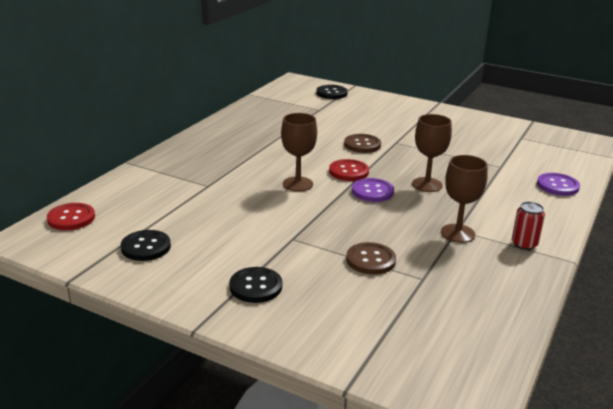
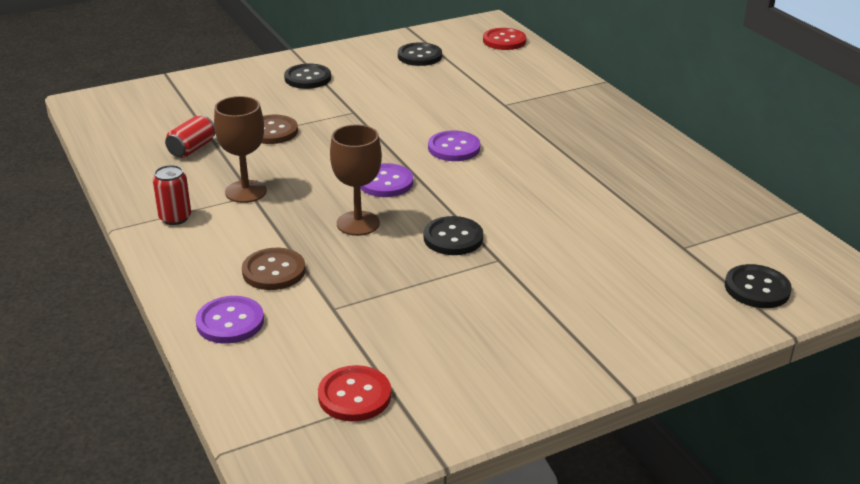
camera: 125 degrees right, 5 degrees up
(298, 184) = (454, 148): brown goblet -> purple button
(348, 172) = (449, 188): red button -> red button (354, 396)
(362, 145) = (516, 228): brown button -> brown button (274, 271)
(396, 157) = (453, 238): none -> black button
(446, 284) = (192, 149): none -> red can

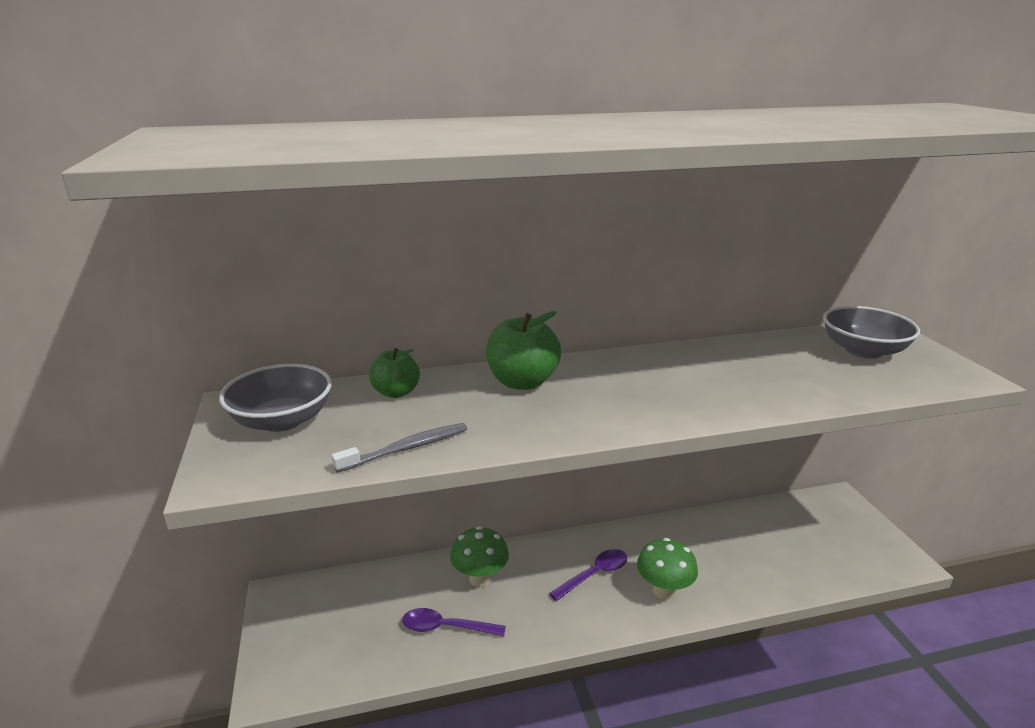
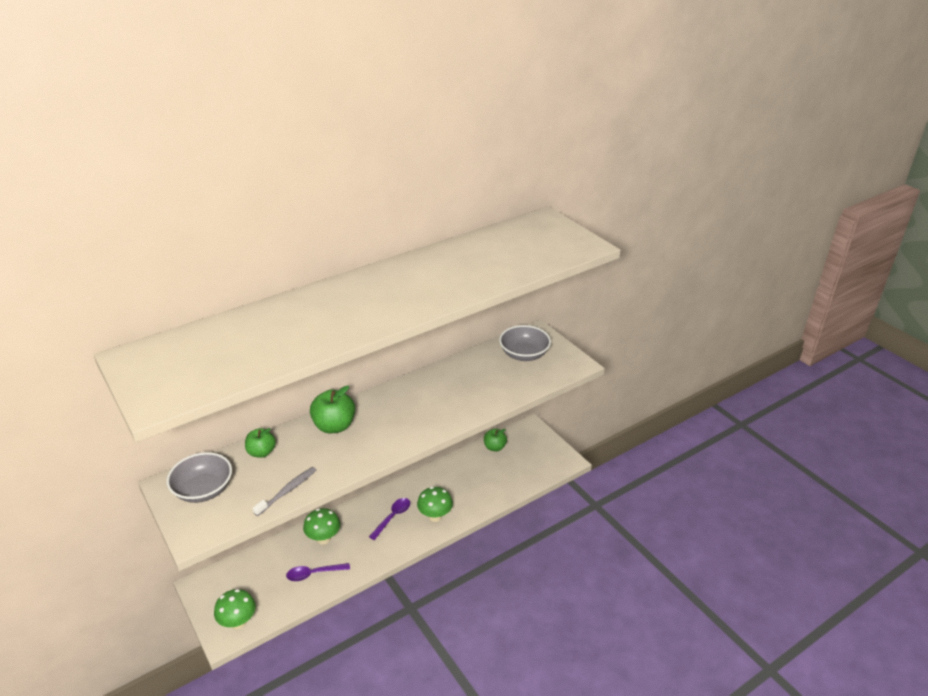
camera: 20 degrees left, 10 degrees up
(303, 671) = (238, 622): none -> green mushroom
(777, 514) = (494, 447): none -> green apple

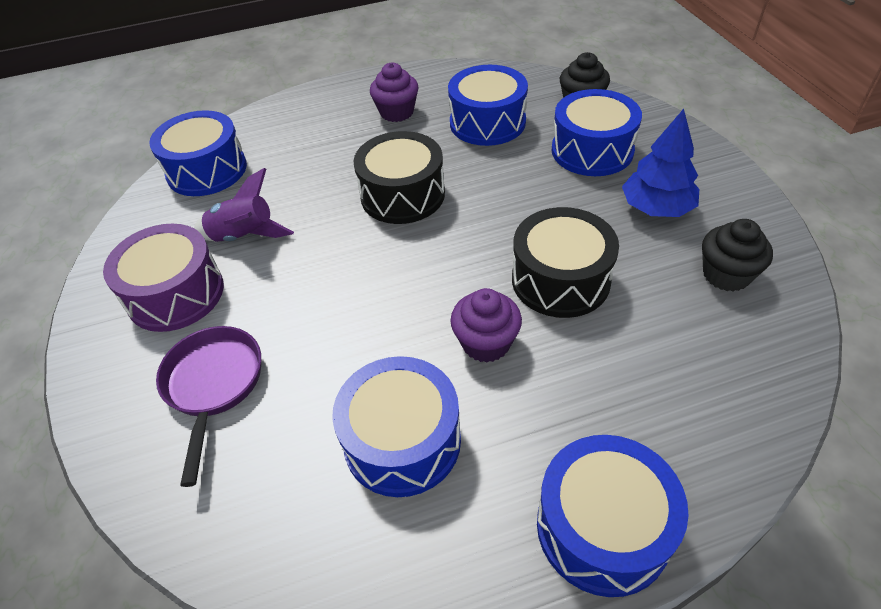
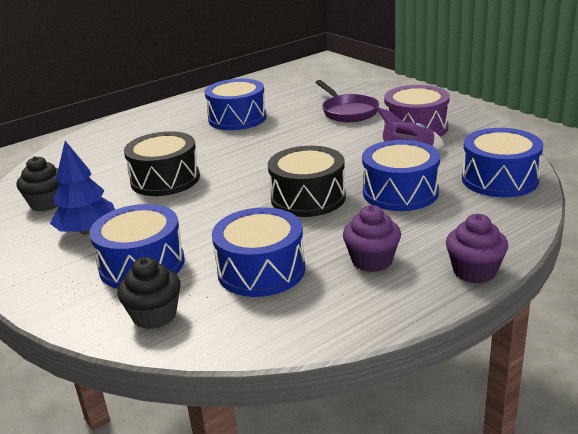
camera: 160 degrees right, 20 degrees down
(486, 343) = (207, 149): purple cupcake -> purple cupcake (474, 271)
(602, 527) = (140, 120): blue drum -> blue drum (400, 192)

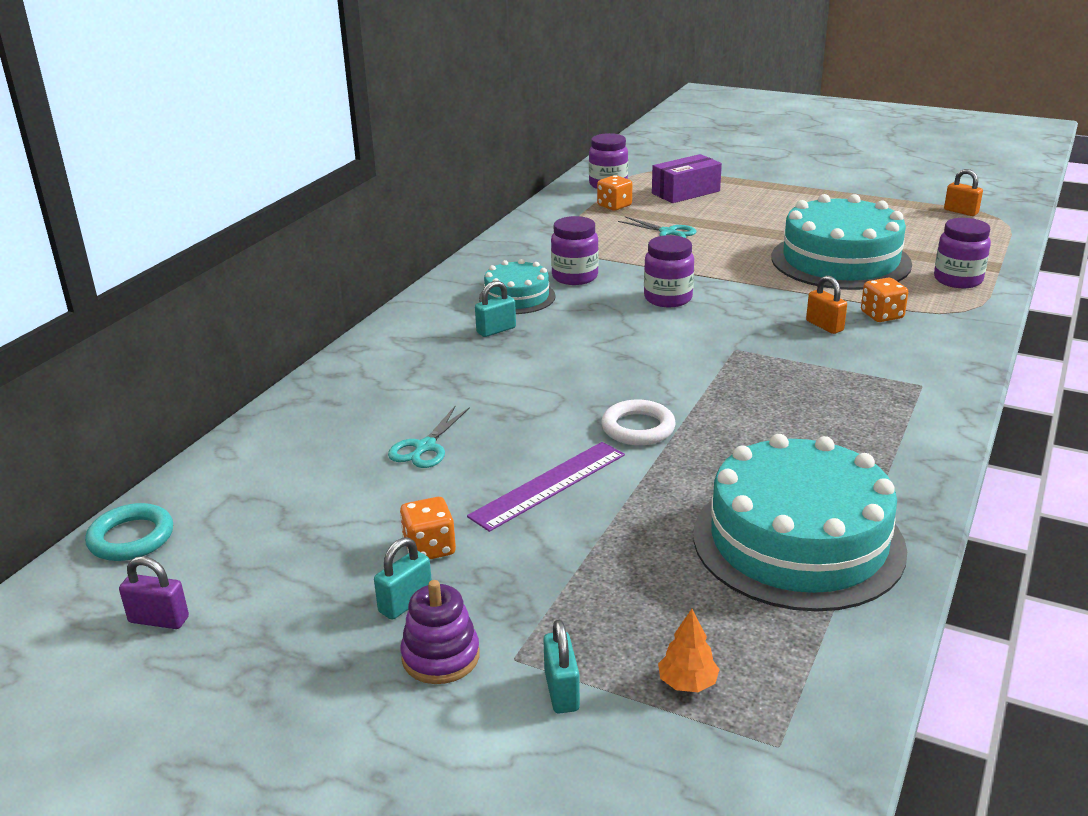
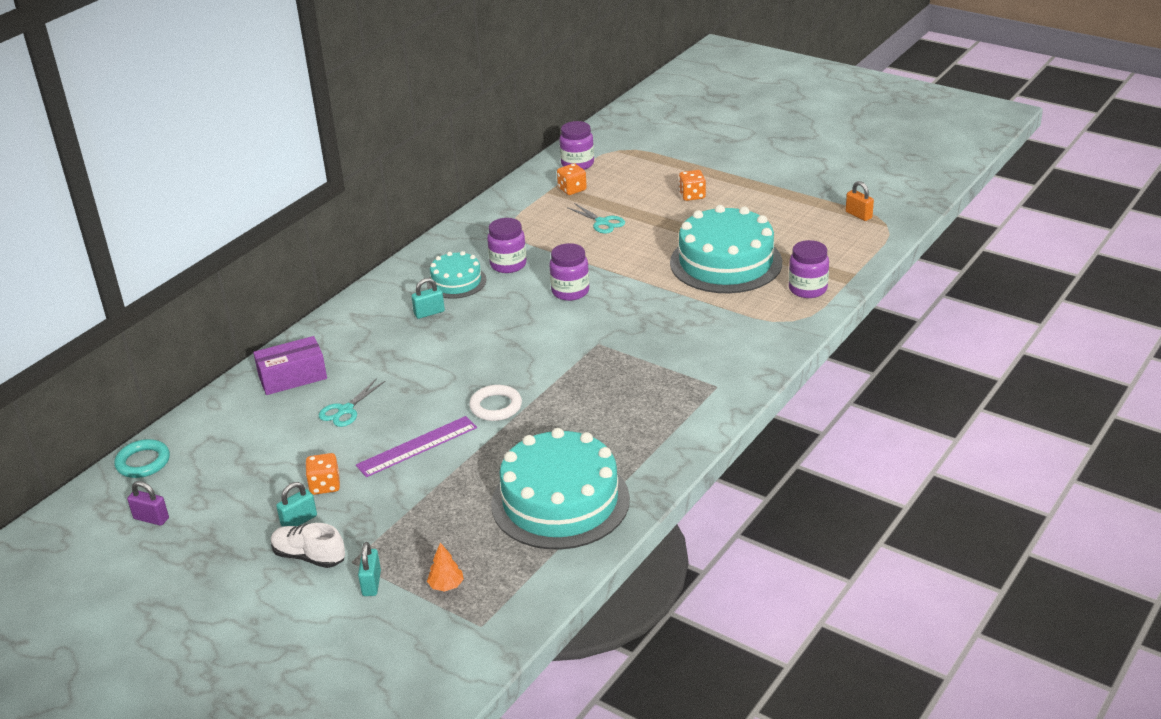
camera: 10 degrees right, 5 degrees up
(440, 657) = (309, 556): purple stacking toy -> white shoe
(685, 192) = (638, 177): purple box -> purple box (292, 377)
(824, 326) = (676, 327): orange padlock -> none
(882, 315) = (726, 320): orange dice -> orange dice (692, 195)

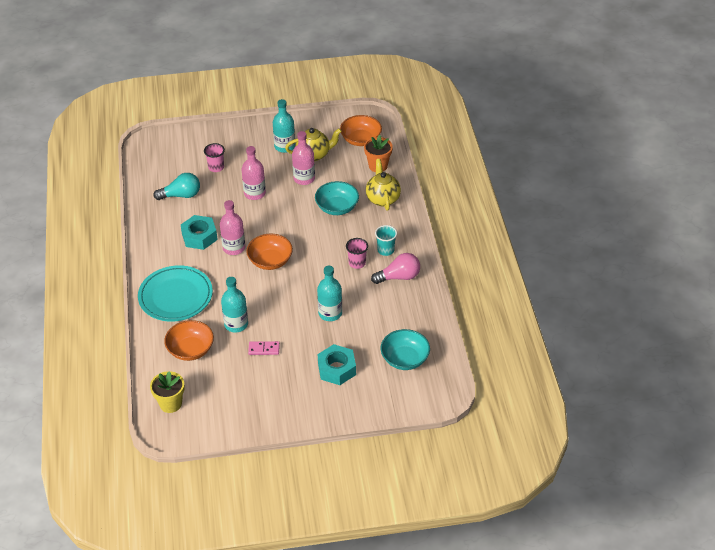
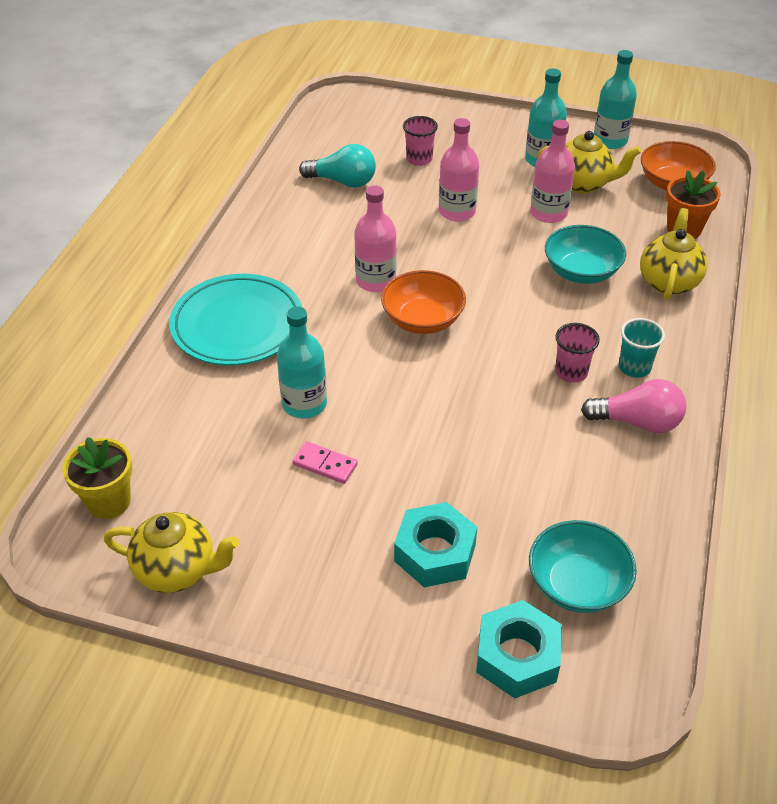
camera: 25 degrees right, 0 degrees up
(190, 350) = (203, 420): orange bowl -> none
(199, 237) = (332, 247): turquoise nut -> turquoise nut (517, 656)
(224, 420) = (177, 570): none -> yellow teapot
(330, 313) = (477, 443): turquoise bottle -> turquoise bottle (610, 140)

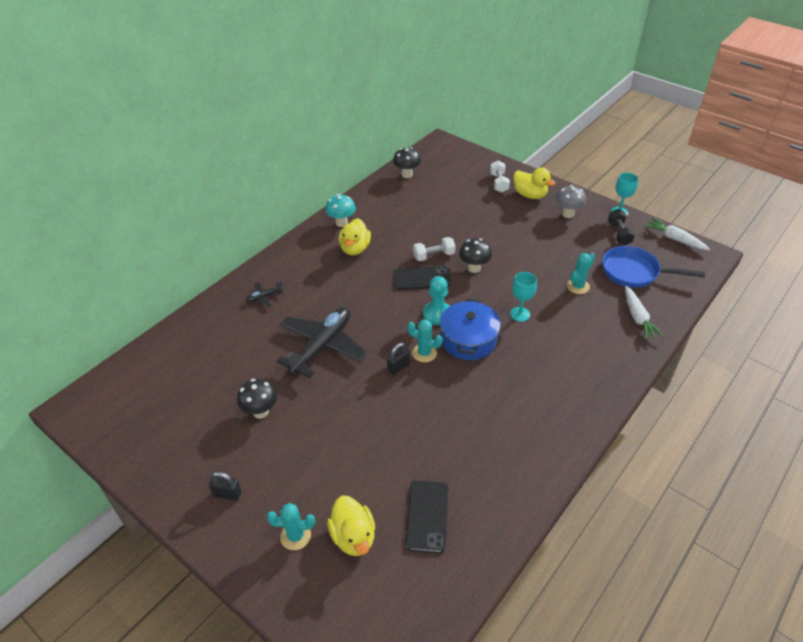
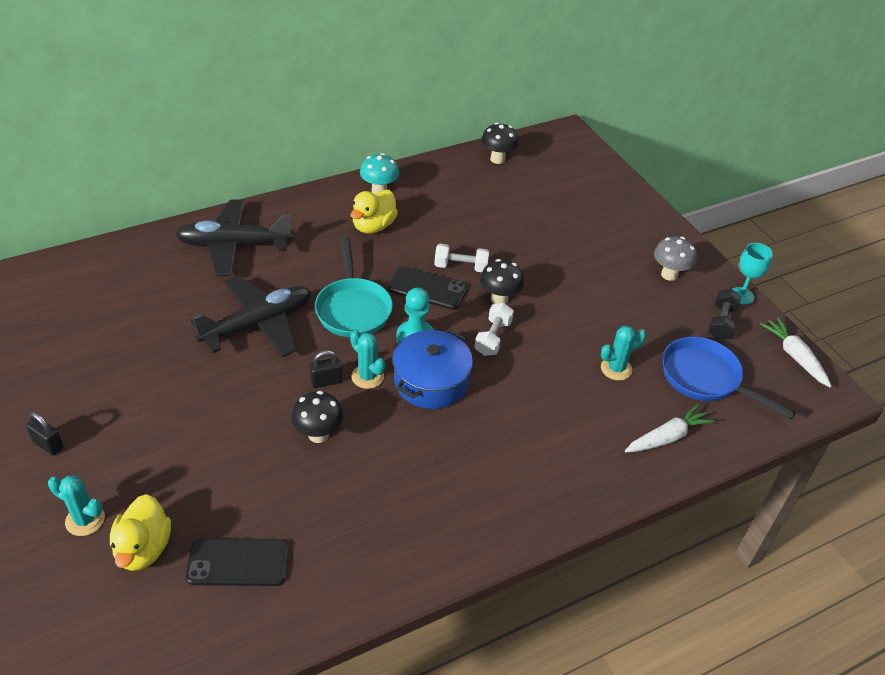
camera: 20 degrees right, 0 degrees up
(260, 412) = (142, 371): black mushroom -> black mushroom (318, 434)
(264, 297) = (234, 245): black plane -> black plane, size x2.36
(381, 310) = (353, 308): none -> turquoise pan
(427, 516) = (238, 562): black phone -> black phone turned 60 degrees clockwise
(499, 183) = (606, 206): white dumbbell -> white dumbbell (493, 338)
(520, 314) = (516, 375): turquoise goblet -> none
(530, 195) = (636, 234): yellow duck -> none
(638, 317) = (667, 437): white carrot -> white carrot turned 135 degrees counterclockwise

============

All that is wanted is the lines above between the one containing "(298, 184) = (454, 148): brown" and the one containing "(440, 657) = (309, 556): purple", inclusive, restated word for word, with pictures omitted.

▸ Result for this exercise
(298, 184) = (454, 148): brown goblet -> purple button
(348, 172) = (449, 188): red button -> red button (354, 396)
(362, 145) = (516, 228): brown button -> brown button (274, 271)
(396, 157) = (453, 238): none -> black button
(446, 284) = (192, 149): none -> red can

camera: 20 degrees left, 10 degrees up
(303, 671) = (238, 622): none -> green mushroom
(777, 514) = (494, 447): none -> green apple

camera: 160 degrees right, 20 degrees down
(486, 343) = (207, 149): purple cupcake -> purple cupcake (474, 271)
(602, 527) = (140, 120): blue drum -> blue drum (400, 192)

camera: 10 degrees right, 5 degrees up
(440, 657) = (309, 556): purple stacking toy -> white shoe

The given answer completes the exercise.